__Cosa fare__. Indica quante righe dei dati seguenti contengono la stringa "clef". Per favore, rispondi solo con il numero.

(Alcuni dati)
==*==
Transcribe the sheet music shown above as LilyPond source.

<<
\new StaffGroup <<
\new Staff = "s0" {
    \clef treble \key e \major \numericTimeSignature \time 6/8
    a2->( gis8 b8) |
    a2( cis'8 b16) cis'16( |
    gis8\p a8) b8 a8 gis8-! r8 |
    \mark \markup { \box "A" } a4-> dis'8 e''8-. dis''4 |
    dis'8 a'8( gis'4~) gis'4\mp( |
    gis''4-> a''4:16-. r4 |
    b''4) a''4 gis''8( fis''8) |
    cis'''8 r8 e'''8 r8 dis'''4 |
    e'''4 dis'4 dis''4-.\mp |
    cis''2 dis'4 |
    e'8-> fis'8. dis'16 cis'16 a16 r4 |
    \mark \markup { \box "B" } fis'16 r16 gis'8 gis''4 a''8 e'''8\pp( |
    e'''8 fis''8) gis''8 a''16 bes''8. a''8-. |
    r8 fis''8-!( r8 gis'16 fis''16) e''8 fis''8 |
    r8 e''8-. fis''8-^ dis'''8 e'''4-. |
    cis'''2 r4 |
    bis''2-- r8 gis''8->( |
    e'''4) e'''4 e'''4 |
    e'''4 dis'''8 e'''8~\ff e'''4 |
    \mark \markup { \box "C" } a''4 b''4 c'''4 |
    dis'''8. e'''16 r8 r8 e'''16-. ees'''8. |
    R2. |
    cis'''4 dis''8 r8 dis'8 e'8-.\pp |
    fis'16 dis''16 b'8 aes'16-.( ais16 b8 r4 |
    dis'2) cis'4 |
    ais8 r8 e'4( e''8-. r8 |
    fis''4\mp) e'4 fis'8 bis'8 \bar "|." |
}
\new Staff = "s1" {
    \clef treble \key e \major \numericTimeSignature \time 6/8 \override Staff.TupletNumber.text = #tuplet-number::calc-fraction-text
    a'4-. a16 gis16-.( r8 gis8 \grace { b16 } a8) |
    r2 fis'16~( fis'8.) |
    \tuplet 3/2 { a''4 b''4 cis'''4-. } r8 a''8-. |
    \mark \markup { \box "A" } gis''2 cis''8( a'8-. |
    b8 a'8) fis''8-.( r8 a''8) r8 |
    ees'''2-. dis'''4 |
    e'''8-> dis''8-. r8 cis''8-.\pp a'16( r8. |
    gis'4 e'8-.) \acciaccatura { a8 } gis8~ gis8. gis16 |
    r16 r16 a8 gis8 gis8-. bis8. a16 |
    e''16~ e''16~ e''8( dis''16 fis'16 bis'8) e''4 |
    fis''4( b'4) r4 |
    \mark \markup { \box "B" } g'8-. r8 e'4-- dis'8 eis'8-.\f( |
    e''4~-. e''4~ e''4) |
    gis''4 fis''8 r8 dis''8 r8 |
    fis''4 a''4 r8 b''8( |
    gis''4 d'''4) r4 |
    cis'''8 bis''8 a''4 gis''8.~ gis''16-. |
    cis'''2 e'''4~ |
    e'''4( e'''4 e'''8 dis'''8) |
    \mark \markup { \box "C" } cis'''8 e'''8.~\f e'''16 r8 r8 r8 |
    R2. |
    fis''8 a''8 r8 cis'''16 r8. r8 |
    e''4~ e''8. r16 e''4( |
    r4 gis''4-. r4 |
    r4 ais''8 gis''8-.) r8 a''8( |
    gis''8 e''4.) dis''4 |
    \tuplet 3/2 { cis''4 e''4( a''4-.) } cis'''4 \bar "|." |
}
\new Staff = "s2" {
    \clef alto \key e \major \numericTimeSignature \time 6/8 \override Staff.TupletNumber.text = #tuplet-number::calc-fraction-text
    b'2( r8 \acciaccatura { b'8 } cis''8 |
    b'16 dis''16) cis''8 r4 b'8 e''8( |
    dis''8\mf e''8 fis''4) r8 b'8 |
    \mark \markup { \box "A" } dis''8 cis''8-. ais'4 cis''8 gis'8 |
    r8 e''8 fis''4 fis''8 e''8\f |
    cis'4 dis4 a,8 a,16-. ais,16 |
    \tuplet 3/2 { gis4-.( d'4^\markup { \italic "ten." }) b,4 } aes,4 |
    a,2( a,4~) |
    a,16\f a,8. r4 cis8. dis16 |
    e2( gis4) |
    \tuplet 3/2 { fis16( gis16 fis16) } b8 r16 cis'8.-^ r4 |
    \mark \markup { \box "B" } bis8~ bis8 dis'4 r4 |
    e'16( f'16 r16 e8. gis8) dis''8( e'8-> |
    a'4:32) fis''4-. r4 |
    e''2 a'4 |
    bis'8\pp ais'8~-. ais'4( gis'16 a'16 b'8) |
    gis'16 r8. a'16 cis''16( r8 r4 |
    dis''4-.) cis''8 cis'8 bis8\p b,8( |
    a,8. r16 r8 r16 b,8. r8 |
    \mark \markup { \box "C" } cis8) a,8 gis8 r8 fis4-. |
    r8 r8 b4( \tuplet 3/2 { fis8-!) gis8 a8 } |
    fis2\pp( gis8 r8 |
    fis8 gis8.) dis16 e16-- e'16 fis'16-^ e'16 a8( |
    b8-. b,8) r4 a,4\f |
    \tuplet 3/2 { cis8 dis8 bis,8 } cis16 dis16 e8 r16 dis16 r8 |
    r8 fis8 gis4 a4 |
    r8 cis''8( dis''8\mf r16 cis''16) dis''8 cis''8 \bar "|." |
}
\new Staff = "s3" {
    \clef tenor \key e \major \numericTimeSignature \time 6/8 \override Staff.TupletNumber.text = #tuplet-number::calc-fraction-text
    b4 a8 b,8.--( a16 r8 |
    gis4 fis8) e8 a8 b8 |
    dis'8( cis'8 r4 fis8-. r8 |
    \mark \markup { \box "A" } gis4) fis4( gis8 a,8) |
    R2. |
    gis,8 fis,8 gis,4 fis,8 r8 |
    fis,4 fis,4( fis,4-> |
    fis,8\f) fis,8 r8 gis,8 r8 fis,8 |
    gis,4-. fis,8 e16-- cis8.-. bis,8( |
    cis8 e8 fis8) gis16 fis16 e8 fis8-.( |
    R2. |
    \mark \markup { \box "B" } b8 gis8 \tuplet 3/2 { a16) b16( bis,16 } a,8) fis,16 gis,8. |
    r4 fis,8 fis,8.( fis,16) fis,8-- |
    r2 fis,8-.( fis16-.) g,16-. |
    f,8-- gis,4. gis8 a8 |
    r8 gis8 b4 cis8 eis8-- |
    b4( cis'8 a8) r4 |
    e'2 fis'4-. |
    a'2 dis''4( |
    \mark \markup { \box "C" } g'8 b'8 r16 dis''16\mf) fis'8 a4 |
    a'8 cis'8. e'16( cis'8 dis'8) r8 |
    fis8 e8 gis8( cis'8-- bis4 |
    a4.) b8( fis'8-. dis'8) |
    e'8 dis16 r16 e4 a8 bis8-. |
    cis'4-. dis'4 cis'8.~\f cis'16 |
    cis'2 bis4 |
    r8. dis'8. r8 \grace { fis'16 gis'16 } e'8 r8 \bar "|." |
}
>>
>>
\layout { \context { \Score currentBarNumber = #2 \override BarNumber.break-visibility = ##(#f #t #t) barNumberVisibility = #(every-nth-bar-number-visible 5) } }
==*==
__Risposta scritta__. 4